[Given entries]
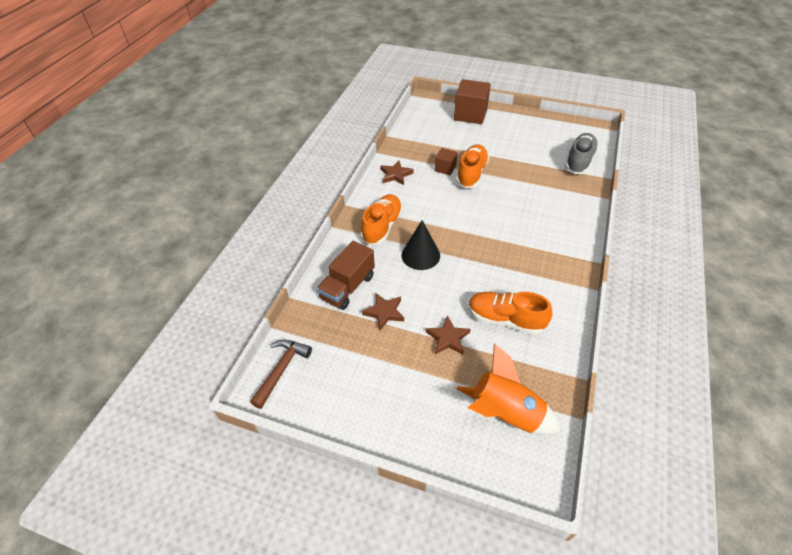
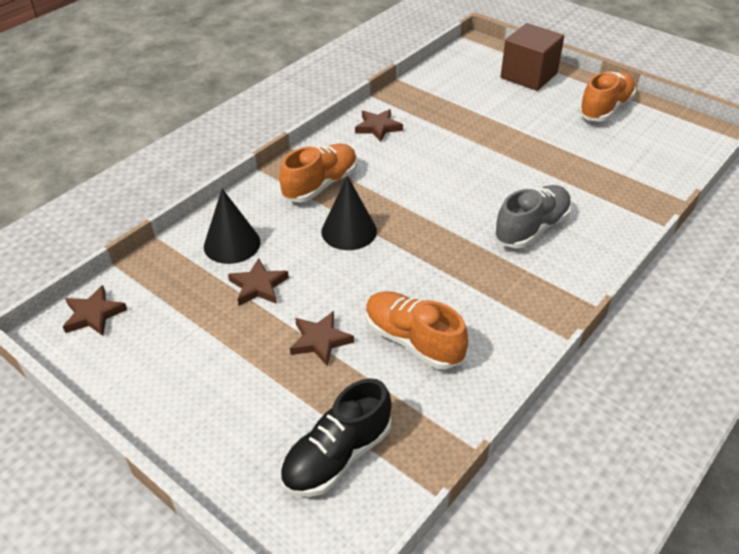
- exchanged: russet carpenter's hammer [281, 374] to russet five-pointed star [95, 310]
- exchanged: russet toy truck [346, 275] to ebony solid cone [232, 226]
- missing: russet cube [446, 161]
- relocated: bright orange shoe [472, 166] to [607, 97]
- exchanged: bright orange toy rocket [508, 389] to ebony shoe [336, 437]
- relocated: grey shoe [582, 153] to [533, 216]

[Your objective] Be exact. Write out all the entries and omit the pictures.

[Exercise response]
- exchanged: russet carpenter's hammer [281, 374] to russet five-pointed star [95, 310]
- exchanged: russet toy truck [346, 275] to ebony solid cone [232, 226]
- missing: russet cube [446, 161]
- relocated: bright orange shoe [472, 166] to [607, 97]
- exchanged: bright orange toy rocket [508, 389] to ebony shoe [336, 437]
- relocated: grey shoe [582, 153] to [533, 216]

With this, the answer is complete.